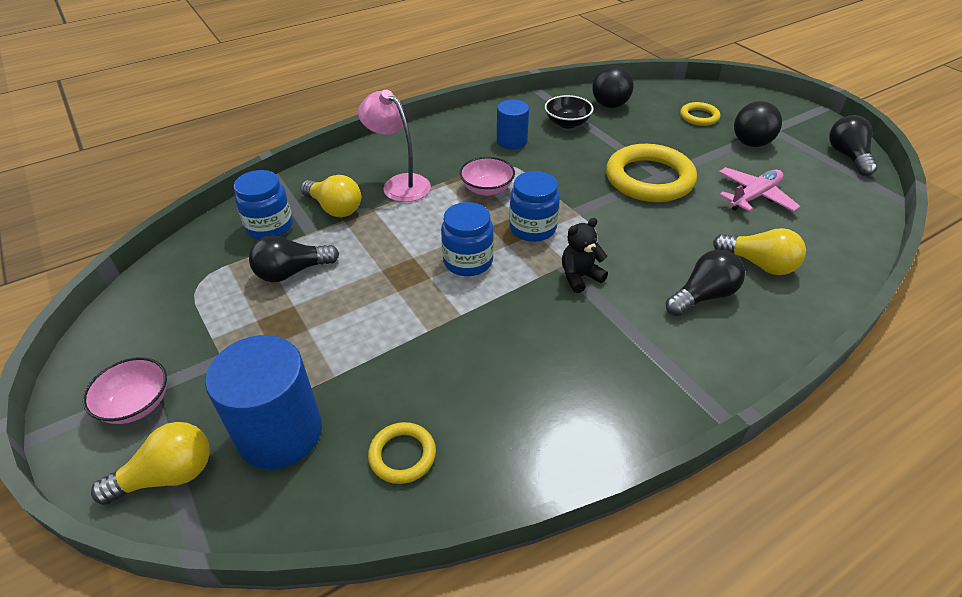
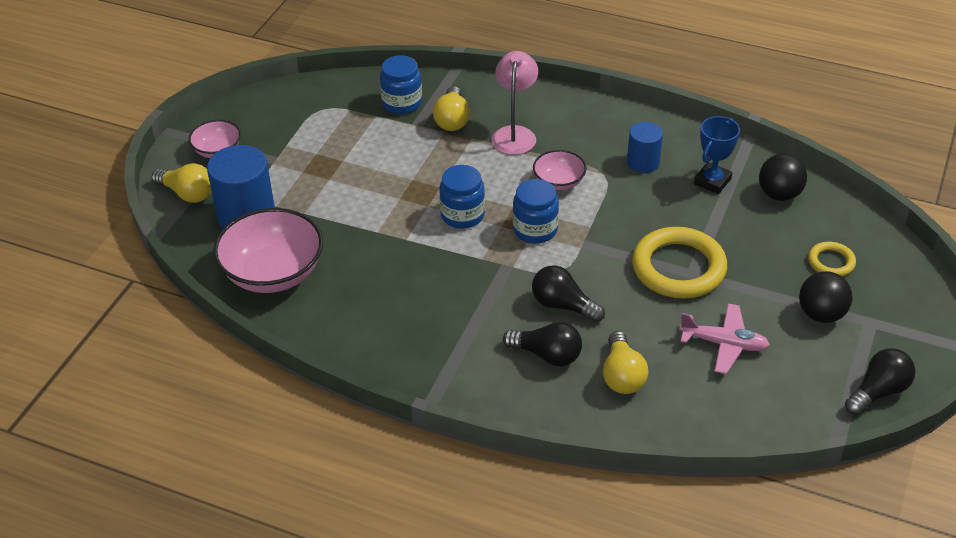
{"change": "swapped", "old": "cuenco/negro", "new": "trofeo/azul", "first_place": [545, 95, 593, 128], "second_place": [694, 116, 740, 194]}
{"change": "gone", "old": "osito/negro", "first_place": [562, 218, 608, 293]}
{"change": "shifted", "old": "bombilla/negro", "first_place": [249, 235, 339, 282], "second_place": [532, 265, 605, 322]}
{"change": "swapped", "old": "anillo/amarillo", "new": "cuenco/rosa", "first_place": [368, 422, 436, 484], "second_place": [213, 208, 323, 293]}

> **Task item**: Would you transcribe all of the data exactly, apart from its pictures?

> **Response to this task**:
{"change": "swapped", "old": "cuenco/negro", "new": "trofeo/azul", "first_place": [545, 95, 593, 128], "second_place": [694, 116, 740, 194]}
{"change": "gone", "old": "osito/negro", "first_place": [562, 218, 608, 293]}
{"change": "shifted", "old": "bombilla/negro", "first_place": [249, 235, 339, 282], "second_place": [532, 265, 605, 322]}
{"change": "swapped", "old": "anillo/amarillo", "new": "cuenco/rosa", "first_place": [368, 422, 436, 484], "second_place": [213, 208, 323, 293]}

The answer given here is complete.